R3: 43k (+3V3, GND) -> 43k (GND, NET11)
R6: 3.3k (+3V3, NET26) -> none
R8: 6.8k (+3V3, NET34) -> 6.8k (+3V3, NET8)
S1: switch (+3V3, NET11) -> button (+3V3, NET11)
-*-*-
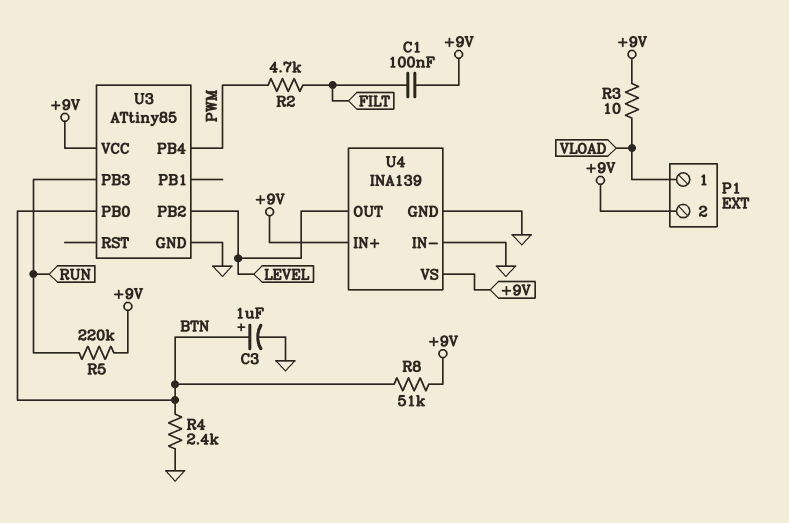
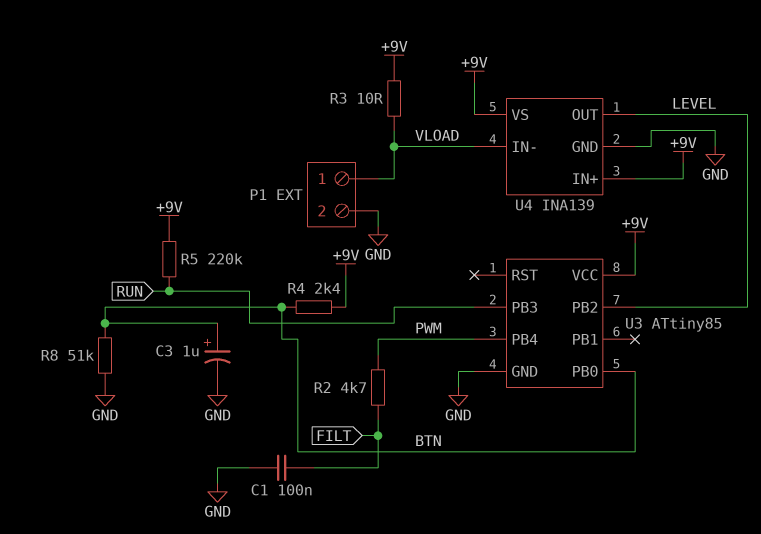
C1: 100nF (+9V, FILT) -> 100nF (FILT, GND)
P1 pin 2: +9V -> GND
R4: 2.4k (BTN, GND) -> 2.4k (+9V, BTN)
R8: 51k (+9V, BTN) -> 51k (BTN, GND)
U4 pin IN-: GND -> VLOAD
-*-*-
_HOW TO COMPLETE THIS TASK_
Take the lines above from the one containing "R4: 2.4k (BTN, GND) -> 2.4k (+9V, BTN)" down to the one containing "U4 pin IN-: GND -> VLOAD", and transcribe them exactly, both ends included.

_YOUR SOLUTION_
R4: 2.4k (BTN, GND) -> 2.4k (+9V, BTN)
R8: 51k (+9V, BTN) -> 51k (BTN, GND)
U4 pin IN-: GND -> VLOAD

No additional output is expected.